(Data entries)
++++++++
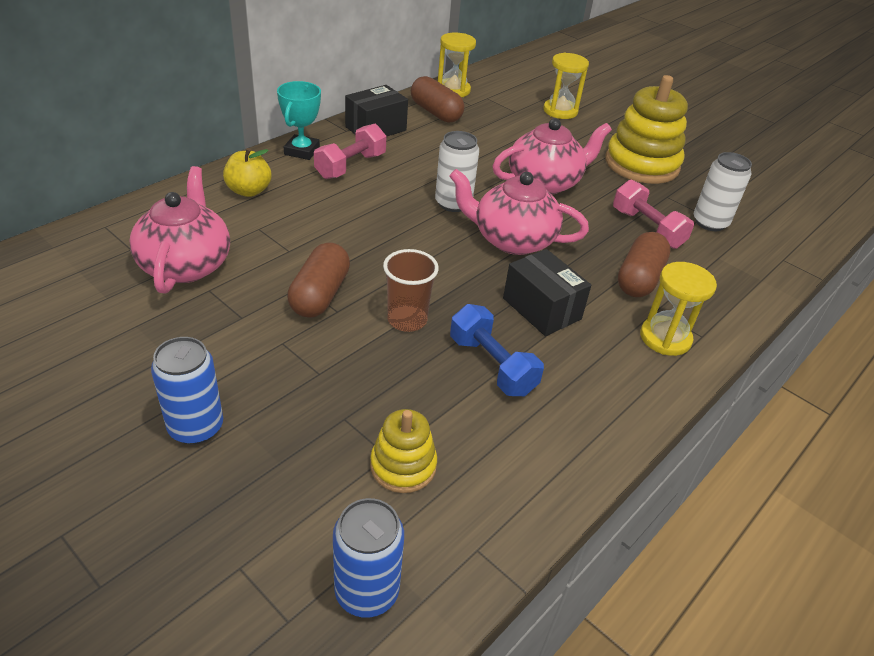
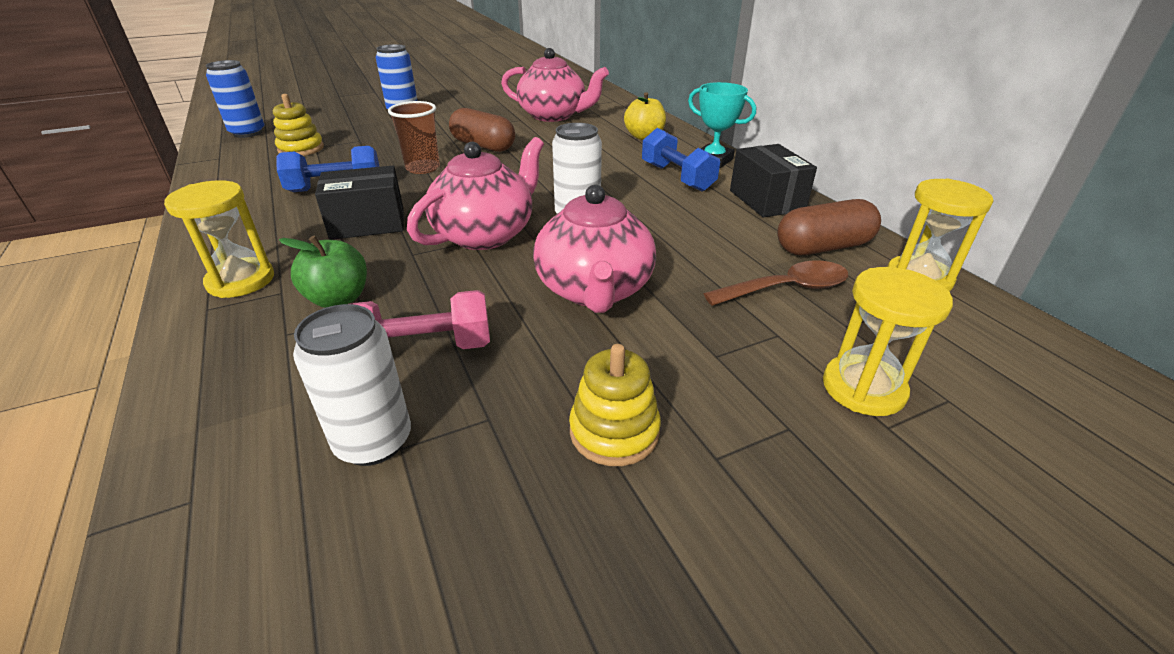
camera: 115 degrees right, 5 degrees down
(350, 166) = (677, 177): pink dumbbell -> blue dumbbell
(493, 125) = (786, 289): none -> brown spoon
(639, 278) = (338, 299): brown capsule -> green apple
(641, 164) = (614, 431): yellow stacking toy -> yellow stacking toy, size x0.54

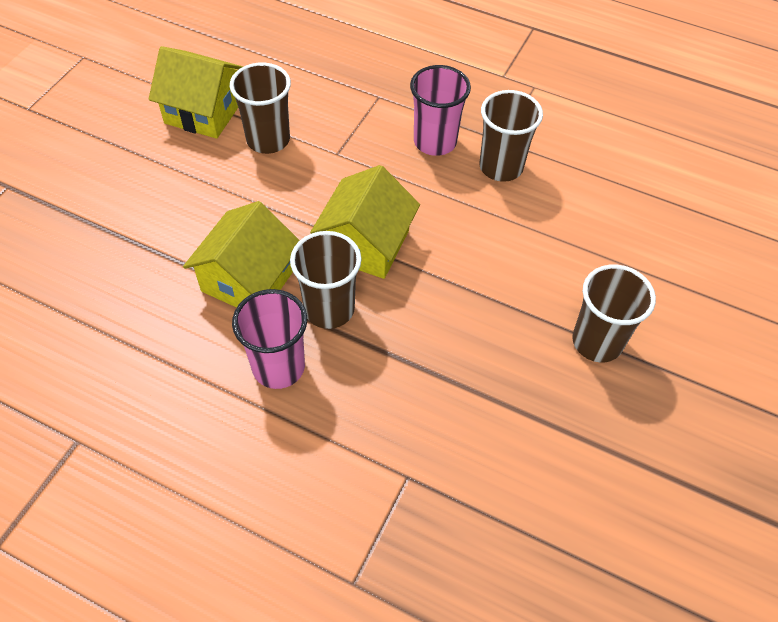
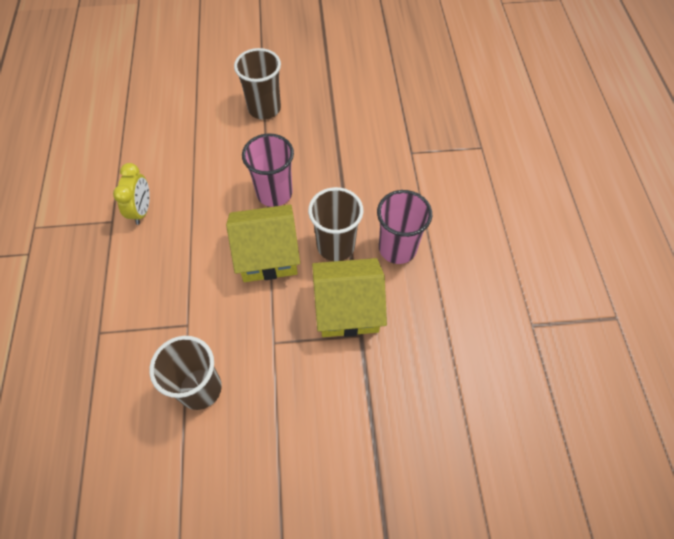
camera: 120 degrees left, 5 degrees up
(204, 111) = (193, 472): yellow house -> none
(435, 142) = (136, 263): pink cup -> pink cup (274, 193)
(501, 167) = (142, 210): brown cup -> yellow clock

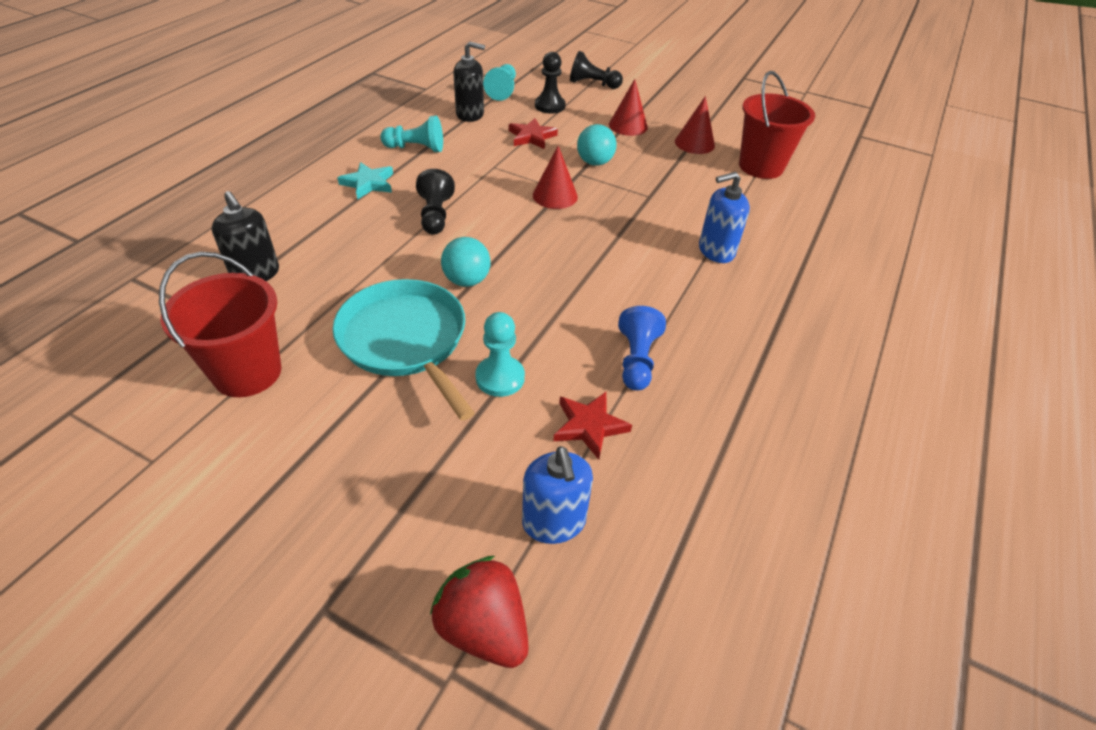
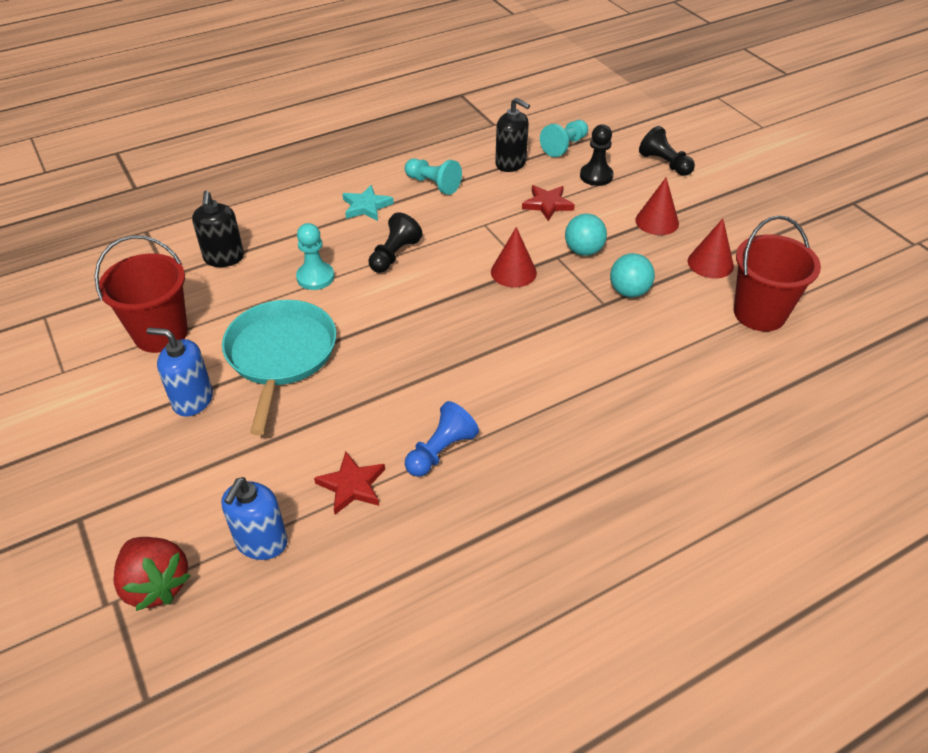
camera: 35 degrees right, 0 degrees up
(467, 281) = (368, 323): turquoise ball -> turquoise ball (629, 291)
(483, 627) = (156, 584): red strawberry -> red strawberry turned 150 degrees clockwise
(500, 378) = (321, 415): turquoise pawn -> turquoise pawn (315, 277)
(716, 251) = (615, 383): blue soap dispenser -> blue soap dispenser (193, 400)

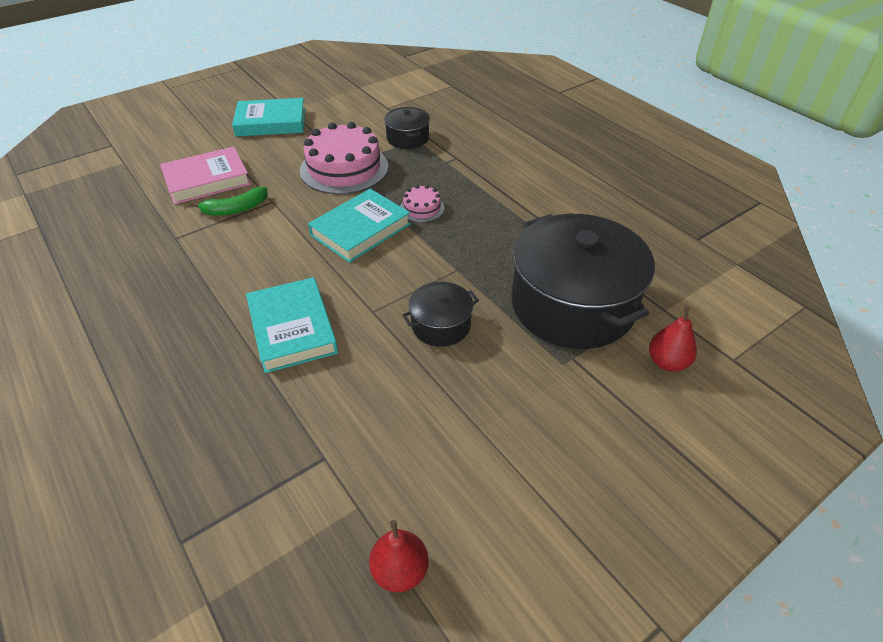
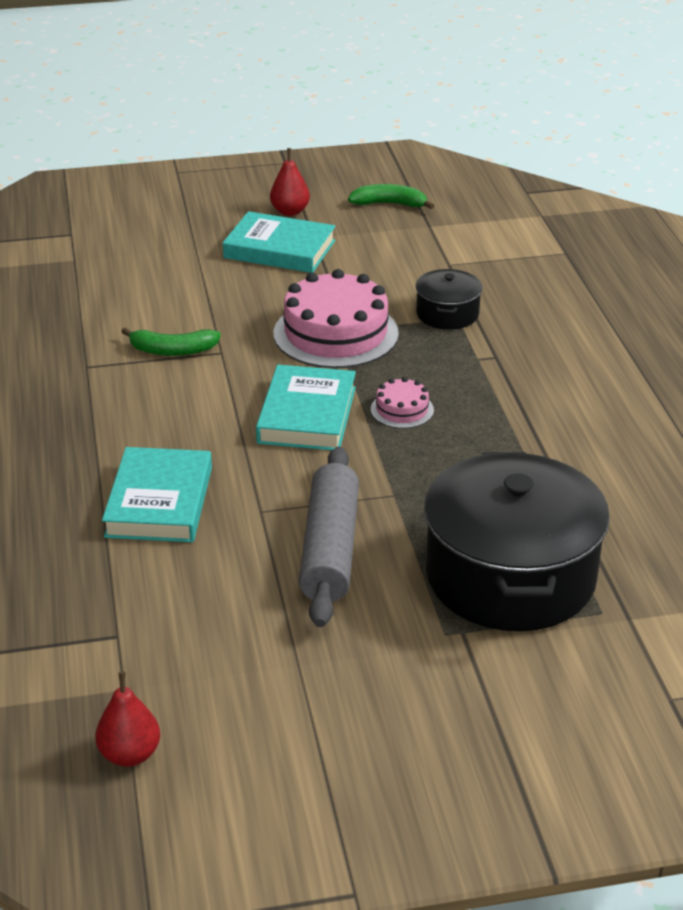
camera: 25 degrees right, 10 degrees down
(207, 180) = (159, 306): pink book -> none
(325, 79) = (389, 204): none -> green banana
(360, 229) = (307, 415): turquoise book -> turquoise book turned 60 degrees counterclockwise
(441, 325) = (329, 549): black pot -> grey rolling pin
(667, 362) = (578, 674): red pear -> red pear (290, 211)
++++++++
_How to complete this task_
Would you copy the lines above exactly, starting with the one that has "(639, 278) = (338, 299): brown" and ending with the one that has "(360, 229) = (307, 415): turquoise", both included, without the pictures?

_Solved exercise_
(639, 278) = (338, 299): brown capsule -> green apple
(641, 164) = (614, 431): yellow stacking toy -> yellow stacking toy, size x0.54

camera: 120 degrees left, 5 degrees up
(204, 111) = (193, 472): yellow house -> none
(435, 142) = (136, 263): pink cup -> pink cup (274, 193)
(501, 167) = (142, 210): brown cup -> yellow clock

camera: 35 degrees right, 0 degrees up
(467, 281) = (368, 323): turquoise ball -> turquoise ball (629, 291)
(483, 627) = (156, 584): red strawberry -> red strawberry turned 150 degrees clockwise
(500, 378) = (321, 415): turquoise pawn -> turquoise pawn (315, 277)
(716, 251) = (615, 383): blue soap dispenser -> blue soap dispenser (193, 400)

camera: 25 degrees right, 10 degrees down
(207, 180) = (159, 306): pink book -> none
(325, 79) = (389, 204): none -> green banana
(360, 229) = (307, 415): turquoise book -> turquoise book turned 60 degrees counterclockwise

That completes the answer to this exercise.